Start of Entries provided

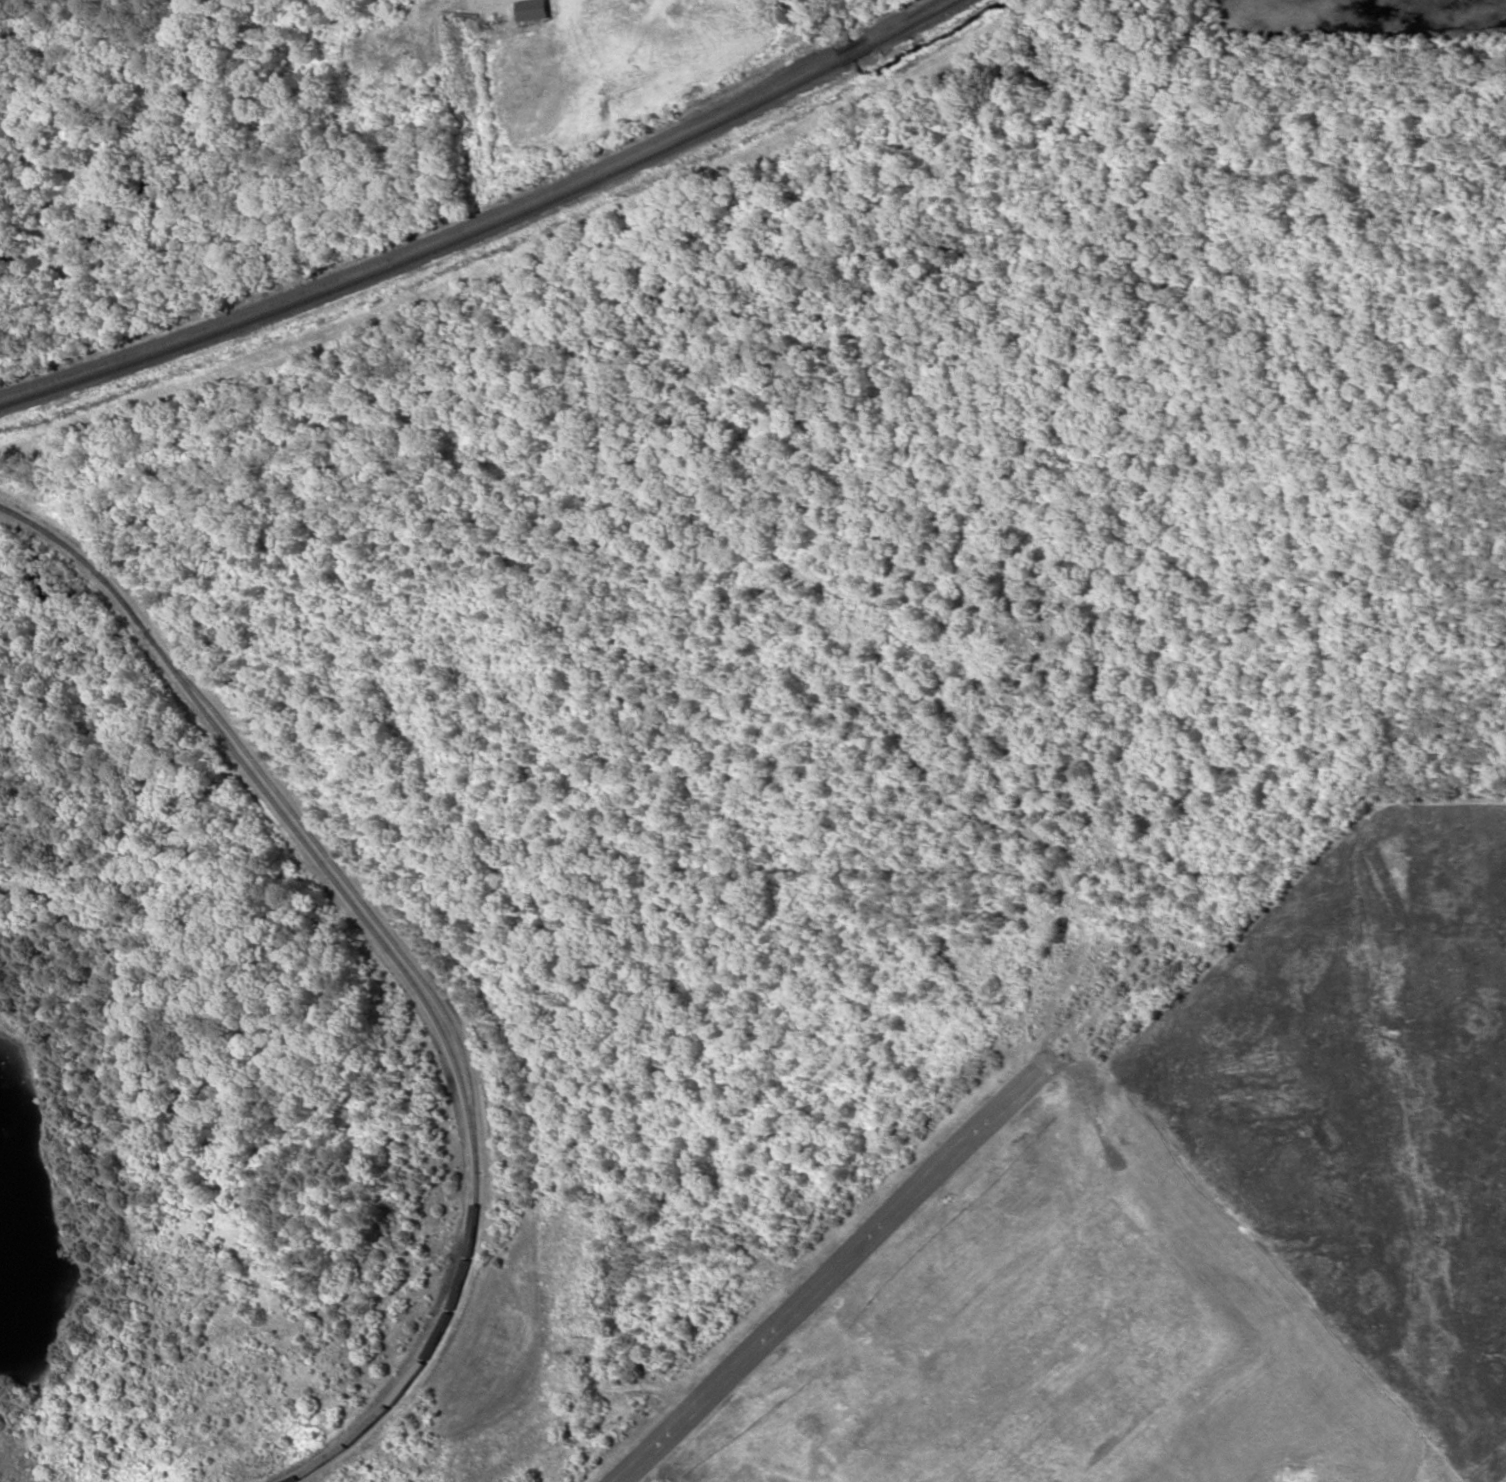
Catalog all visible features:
railway: (935, 1)
building: (534, 9)
railway: (478, 221)
railway: (488, 226)
railway: (349, 884)
railway: (394, 960)
road: (829, 1272)

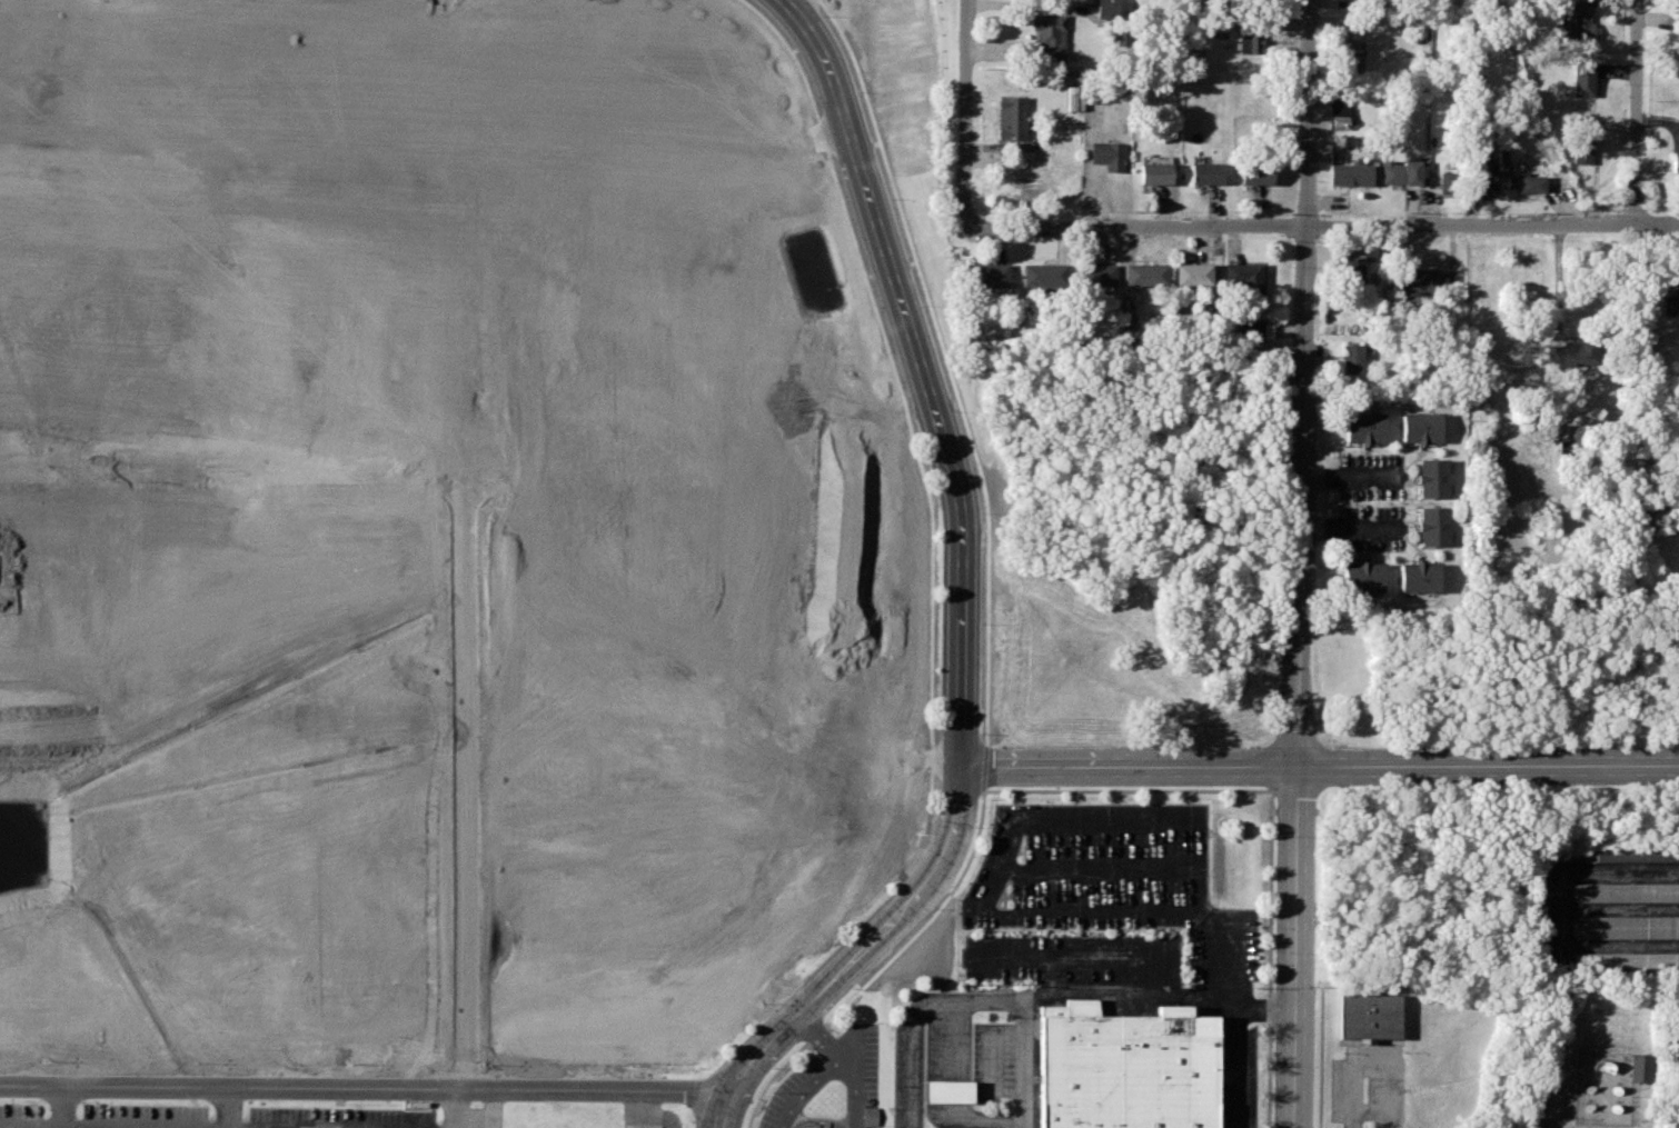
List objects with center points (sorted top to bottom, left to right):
road: (1028, 5)
building: (1107, 7)
building: (1578, 21)
building: (1051, 34)
building: (1250, 42)
building: (1351, 54)
building: (1583, 77)
building: (1074, 97)
road: (963, 112)
building: (1338, 113)
road: (1637, 113)
building: (1012, 119)
building: (1582, 145)
building: (1108, 154)
building: (1676, 162)
building: (1206, 171)
building: (1400, 171)
building: (1155, 172)
building: (1256, 172)
building: (1349, 173)
building: (1450, 182)
building: (1526, 182)
building: (1481, 184)
road: (1138, 226)
road: (1492, 226)
building: (1352, 266)
building: (986, 273)
building: (1043, 273)
building: (1097, 273)
building: (1145, 273)
building: (1191, 273)
building: (1245, 278)
building: (1676, 279)
building: (1420, 281)
road: (1557, 283)
building: (1668, 303)
building: (1248, 330)
building: (1571, 352)
building: (1352, 358)
building: (1365, 428)
building: (1421, 428)
road: (23, 456)
road: (1348, 474)
building: (1433, 478)
parking lot: (1373, 503)
building: (1433, 525)
road: (1348, 526)
road: (1304, 563)
building: (1419, 576)
building: (1363, 577)
road: (965, 592)
road: (1133, 766)
road: (1489, 768)
parking lot: (1113, 879)
building: (1624, 891)
building: (1625, 926)
road: (1222, 954)
parking lot: (1073, 957)
road: (1088, 958)
building: (1626, 960)
road: (1104, 999)
building: (1366, 1015)
road: (818, 1037)
road: (841, 1059)
parking lot: (994, 1062)
road: (1027, 1064)
road: (1235, 1066)
road: (1373, 1066)
building: (1641, 1067)
building: (1127, 1068)
road: (913, 1070)
parking lot: (1237, 1072)
parking lot: (908, 1073)
road: (936, 1078)
road: (992, 1079)
road: (364, 1083)
parking lot: (831, 1086)
building: (948, 1091)
road: (958, 1091)
road: (58, 1106)
road: (226, 1106)
road: (460, 1106)
road: (642, 1106)
parking lot: (338, 1113)
building: (869, 1115)
parking lot: (468, 1116)
parking lot: (647, 1117)
road: (818, 1122)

End of Entries provided

Task to carry out:
Wherever the string "railway" appears in a line of the records above, copy that line.

Output for this exercise:
railway: (935, 1)
railway: (478, 221)
railway: (488, 226)
railway: (349, 884)
railway: (394, 960)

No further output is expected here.